Records drawn from a dataset
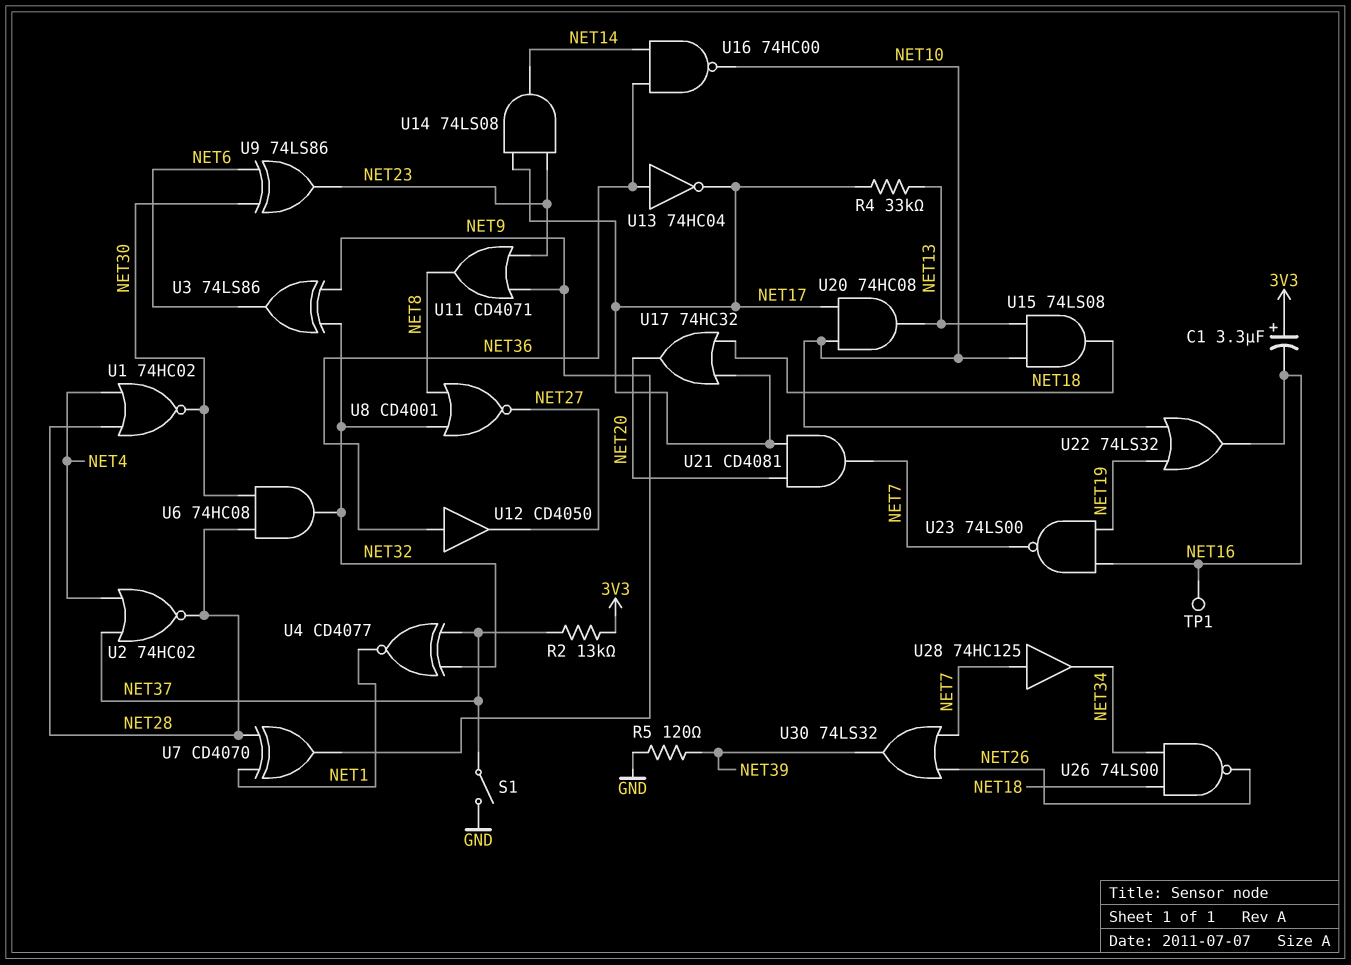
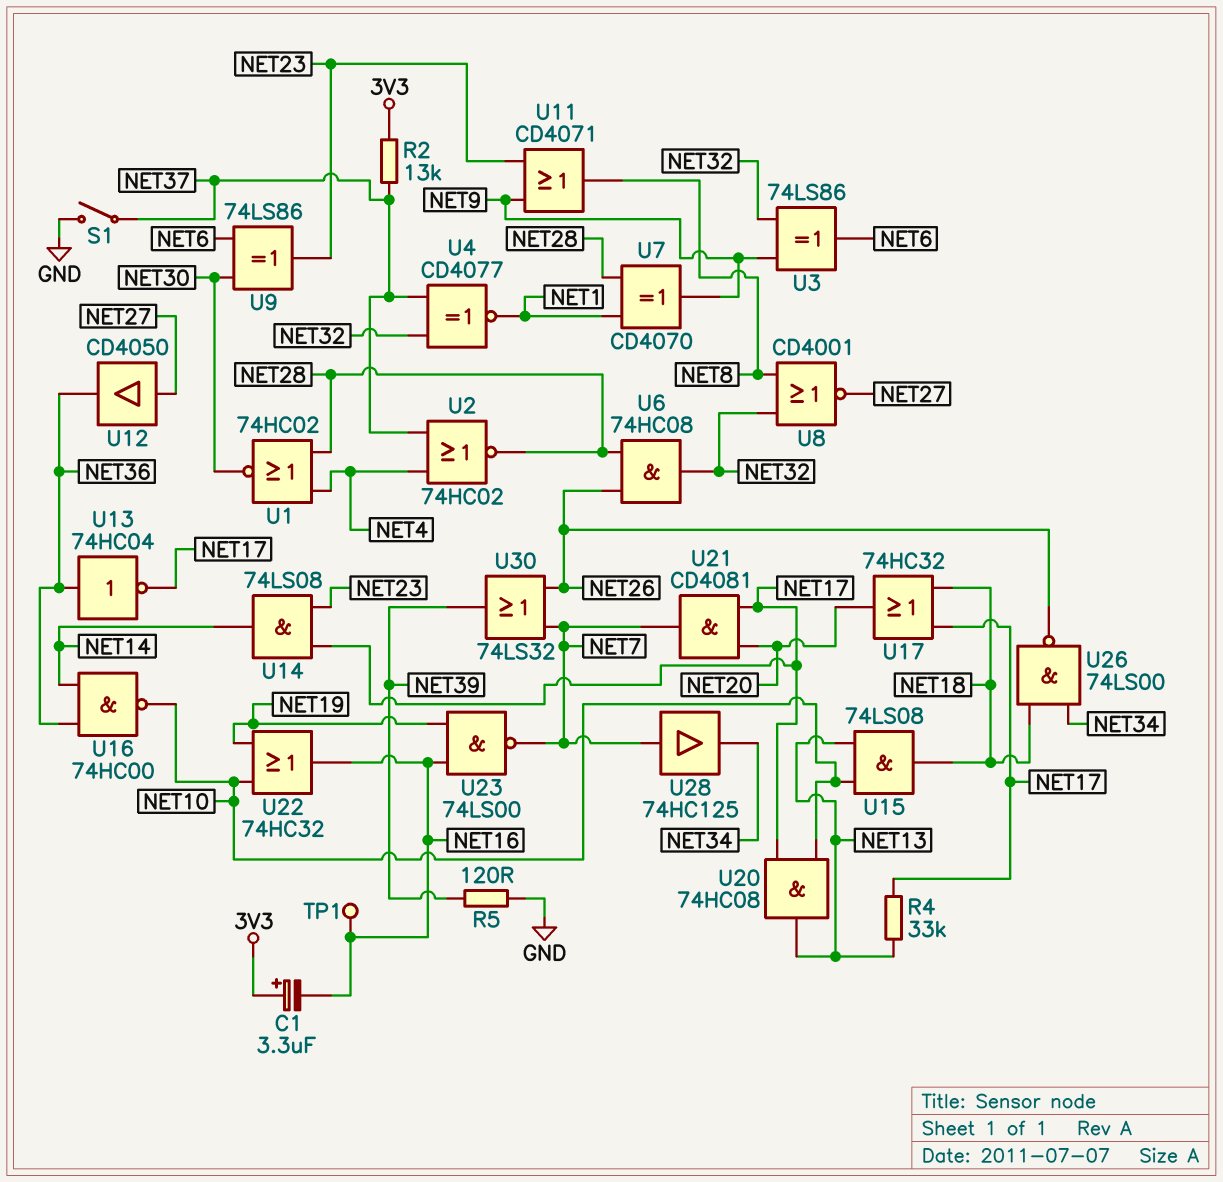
U6: AND 74HC08 (in NET28, in NET30, out NET32) -> AND 74HC08 (in NET26, in NET28, out NET32)
U12: buffer CD4050 (in NET36, out NET27) -> buffer CD4050 (in NET27, out NET36)
U22: OR 74LS32 (in NET10, in NET19, out NET16) -> OR 74HC32 (in NET10, in NET19, out NET16)

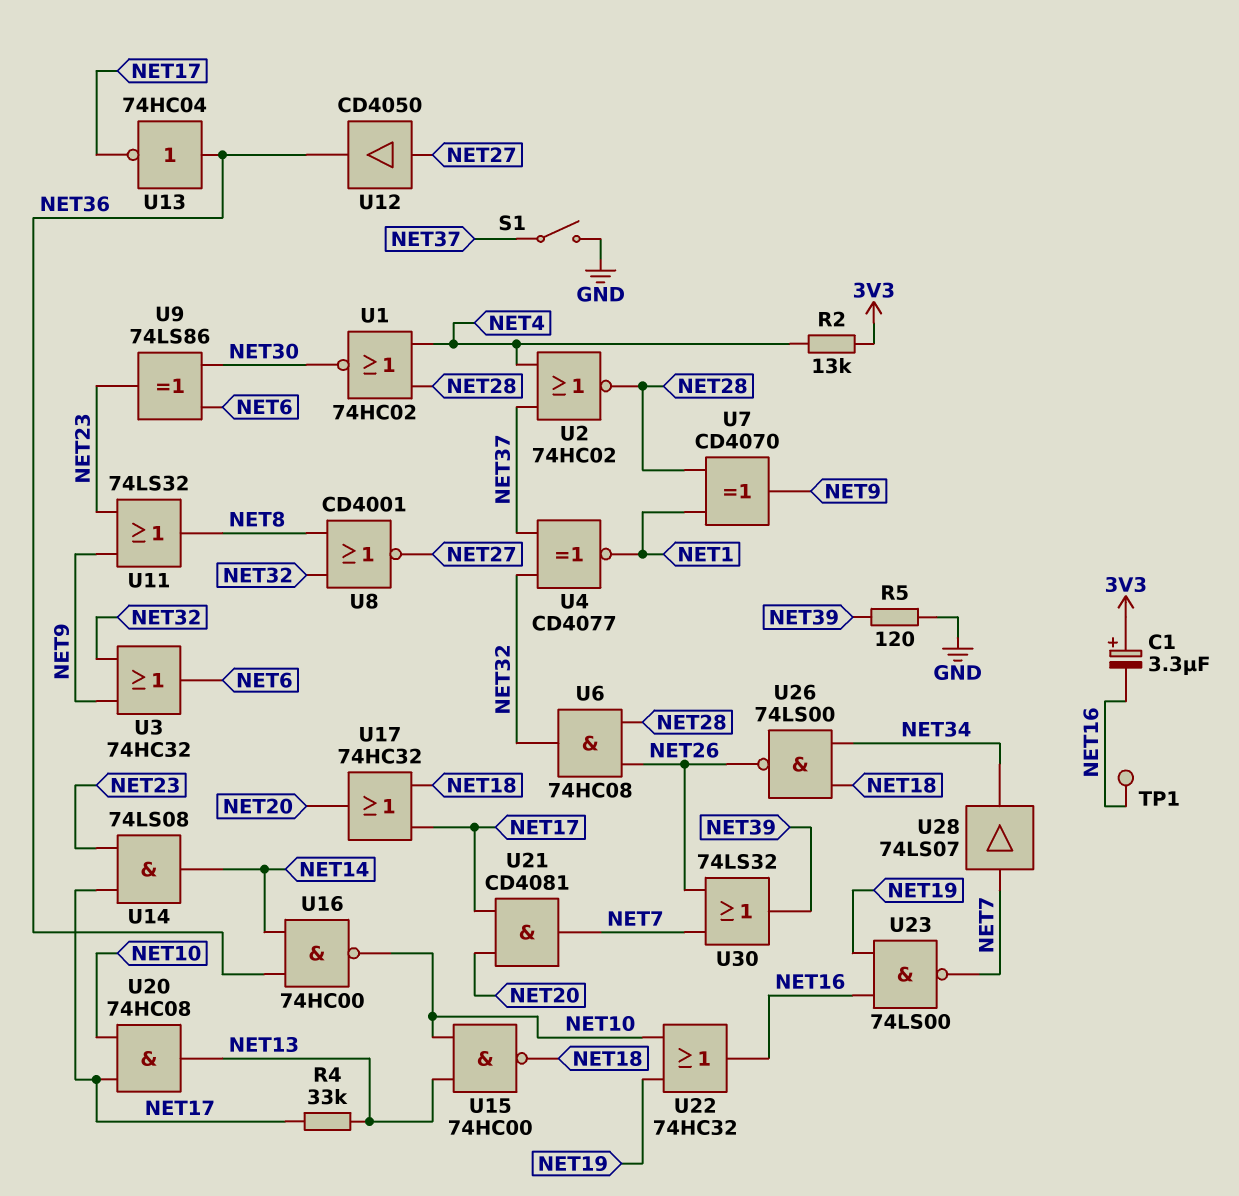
R2: 13k (3V3, NET37) -> 13k (3V3, NET4)
U3: XOR 74LS86 (in NET9, in NET32, out NET6) -> OR 74HC32 (in NET9, in NET32, out NET6)
U11: OR CD4071 (in NET9, in NET23, out NET8) -> OR 74LS32 (in NET9, in NET23, out NET8)
U15: AND 74LS08 (in NET10, in NET13, out NET18) -> NAND 74HC00 (in NET10, in NET13, out NET18)
U28: buffer 74HC125 (in NET7, out NET34) -> buffer 74LS07 (in NET7, out NET34)

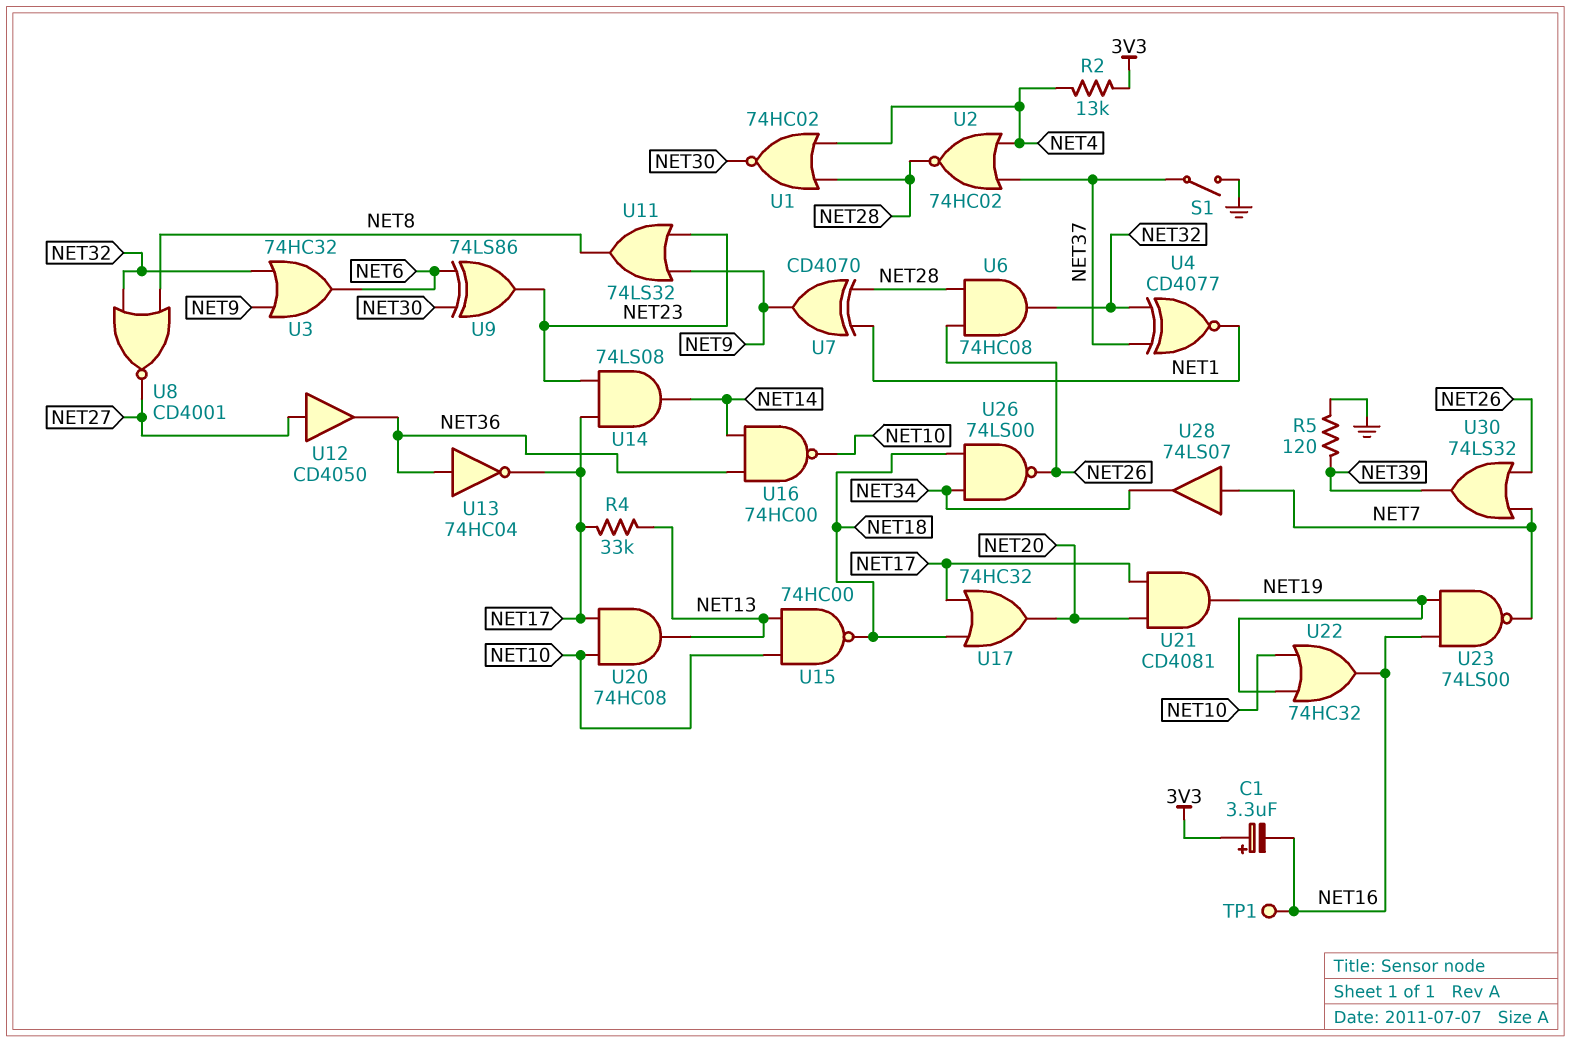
U21: AND CD4081 (in NET17, in NET20, out NET7) -> AND CD4081 (in NET17, in NET20, out NET19)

- **HOW TO COMPLETE THIS TASK**
Write down exactly what the lines above say, from the line holding "U22: OR 74LS32" through the line holding "U3: XOR 74LS86", and nothing more. Do not copy the pictures.

- **EXERCISE RESPONSE**
U22: OR 74LS32 (in NET10, in NET19, out NET16) -> OR 74HC32 (in NET10, in NET19, out NET16)

R2: 13k (3V3, NET37) -> 13k (3V3, NET4)
U3: XOR 74LS86 (in NET9, in NET32, out NET6) -> OR 74HC32 (in NET9, in NET32, out NET6)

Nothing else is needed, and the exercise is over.